Segment Start: Task input

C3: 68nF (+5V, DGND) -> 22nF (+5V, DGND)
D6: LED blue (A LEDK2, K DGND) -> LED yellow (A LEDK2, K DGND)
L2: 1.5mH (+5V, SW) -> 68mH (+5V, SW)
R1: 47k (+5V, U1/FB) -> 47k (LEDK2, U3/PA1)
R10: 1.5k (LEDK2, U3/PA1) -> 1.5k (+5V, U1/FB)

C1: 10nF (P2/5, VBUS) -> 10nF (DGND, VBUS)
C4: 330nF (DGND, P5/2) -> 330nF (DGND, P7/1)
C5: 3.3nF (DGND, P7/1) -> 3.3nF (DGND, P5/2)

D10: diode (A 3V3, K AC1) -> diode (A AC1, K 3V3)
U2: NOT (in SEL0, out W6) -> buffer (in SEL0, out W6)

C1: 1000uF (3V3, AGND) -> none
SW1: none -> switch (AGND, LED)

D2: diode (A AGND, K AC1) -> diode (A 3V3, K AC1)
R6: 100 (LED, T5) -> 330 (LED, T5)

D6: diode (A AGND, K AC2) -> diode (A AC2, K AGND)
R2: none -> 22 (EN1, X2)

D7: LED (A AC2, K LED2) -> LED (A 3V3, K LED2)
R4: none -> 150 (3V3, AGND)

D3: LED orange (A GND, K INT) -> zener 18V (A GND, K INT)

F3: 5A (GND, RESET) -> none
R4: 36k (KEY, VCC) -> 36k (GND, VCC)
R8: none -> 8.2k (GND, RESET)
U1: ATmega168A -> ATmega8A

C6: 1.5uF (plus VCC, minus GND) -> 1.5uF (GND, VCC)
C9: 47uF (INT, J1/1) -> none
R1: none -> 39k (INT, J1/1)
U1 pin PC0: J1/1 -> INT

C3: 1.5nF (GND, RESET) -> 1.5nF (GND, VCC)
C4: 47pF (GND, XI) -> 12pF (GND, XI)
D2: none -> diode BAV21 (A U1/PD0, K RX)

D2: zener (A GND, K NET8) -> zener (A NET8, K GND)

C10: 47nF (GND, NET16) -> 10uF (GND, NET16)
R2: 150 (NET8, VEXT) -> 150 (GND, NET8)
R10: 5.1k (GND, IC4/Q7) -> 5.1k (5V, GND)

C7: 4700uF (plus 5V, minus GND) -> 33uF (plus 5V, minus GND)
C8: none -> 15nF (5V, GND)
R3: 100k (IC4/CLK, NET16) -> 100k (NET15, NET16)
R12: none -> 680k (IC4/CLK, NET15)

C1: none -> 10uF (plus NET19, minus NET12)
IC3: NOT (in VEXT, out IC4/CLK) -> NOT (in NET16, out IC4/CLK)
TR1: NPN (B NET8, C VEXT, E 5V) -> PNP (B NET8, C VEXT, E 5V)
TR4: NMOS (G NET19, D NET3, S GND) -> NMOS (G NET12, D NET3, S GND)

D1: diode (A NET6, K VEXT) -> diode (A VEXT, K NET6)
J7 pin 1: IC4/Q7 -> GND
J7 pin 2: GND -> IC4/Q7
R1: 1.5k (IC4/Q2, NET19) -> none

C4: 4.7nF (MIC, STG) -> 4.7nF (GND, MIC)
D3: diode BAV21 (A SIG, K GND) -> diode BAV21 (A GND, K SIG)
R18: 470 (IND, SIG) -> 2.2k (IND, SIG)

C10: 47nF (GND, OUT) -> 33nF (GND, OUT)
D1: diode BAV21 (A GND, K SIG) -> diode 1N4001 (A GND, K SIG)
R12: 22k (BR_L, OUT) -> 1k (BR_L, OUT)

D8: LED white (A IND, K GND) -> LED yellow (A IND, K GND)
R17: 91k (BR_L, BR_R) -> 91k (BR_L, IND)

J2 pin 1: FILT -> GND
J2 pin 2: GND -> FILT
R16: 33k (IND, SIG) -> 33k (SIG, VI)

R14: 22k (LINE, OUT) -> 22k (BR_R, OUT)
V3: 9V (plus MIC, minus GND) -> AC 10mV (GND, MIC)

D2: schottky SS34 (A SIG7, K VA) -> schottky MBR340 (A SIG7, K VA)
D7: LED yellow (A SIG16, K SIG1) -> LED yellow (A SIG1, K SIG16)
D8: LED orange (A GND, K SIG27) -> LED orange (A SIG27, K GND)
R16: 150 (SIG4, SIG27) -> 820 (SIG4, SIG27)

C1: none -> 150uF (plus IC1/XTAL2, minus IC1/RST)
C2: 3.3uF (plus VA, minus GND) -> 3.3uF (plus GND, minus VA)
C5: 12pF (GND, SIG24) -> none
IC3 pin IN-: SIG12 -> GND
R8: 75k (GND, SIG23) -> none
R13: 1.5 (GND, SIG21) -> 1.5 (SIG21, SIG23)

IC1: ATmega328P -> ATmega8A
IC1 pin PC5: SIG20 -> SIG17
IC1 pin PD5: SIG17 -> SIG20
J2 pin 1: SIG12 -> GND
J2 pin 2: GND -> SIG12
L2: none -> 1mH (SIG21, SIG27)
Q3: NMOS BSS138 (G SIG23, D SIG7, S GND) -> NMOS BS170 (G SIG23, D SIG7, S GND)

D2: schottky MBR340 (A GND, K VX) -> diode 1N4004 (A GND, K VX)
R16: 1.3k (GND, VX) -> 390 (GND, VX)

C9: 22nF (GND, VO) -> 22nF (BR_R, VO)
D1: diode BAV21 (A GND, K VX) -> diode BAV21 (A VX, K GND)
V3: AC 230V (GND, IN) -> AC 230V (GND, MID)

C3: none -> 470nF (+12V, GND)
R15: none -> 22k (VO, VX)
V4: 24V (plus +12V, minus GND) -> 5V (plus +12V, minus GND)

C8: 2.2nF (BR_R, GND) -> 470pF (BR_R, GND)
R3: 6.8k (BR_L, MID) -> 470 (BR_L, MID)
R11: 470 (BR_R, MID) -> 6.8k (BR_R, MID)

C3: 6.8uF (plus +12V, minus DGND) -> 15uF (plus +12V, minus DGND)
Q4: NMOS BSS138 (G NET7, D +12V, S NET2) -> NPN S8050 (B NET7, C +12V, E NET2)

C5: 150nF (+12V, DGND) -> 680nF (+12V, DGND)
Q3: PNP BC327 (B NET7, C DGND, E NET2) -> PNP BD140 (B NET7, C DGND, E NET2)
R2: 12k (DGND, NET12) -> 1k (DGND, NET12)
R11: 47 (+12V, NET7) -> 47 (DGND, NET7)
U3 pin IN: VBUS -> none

Segment End: Task input

◆ **Description of the task**:
Looking at the records above, which lines contain "zener"? Copy those lines.

◆ **Your solution**:
D3: LED orange (A GND, K INT) -> zener 18V (A GND, K INT)
D2: zener (A GND, K NET8) -> zener (A NET8, K GND)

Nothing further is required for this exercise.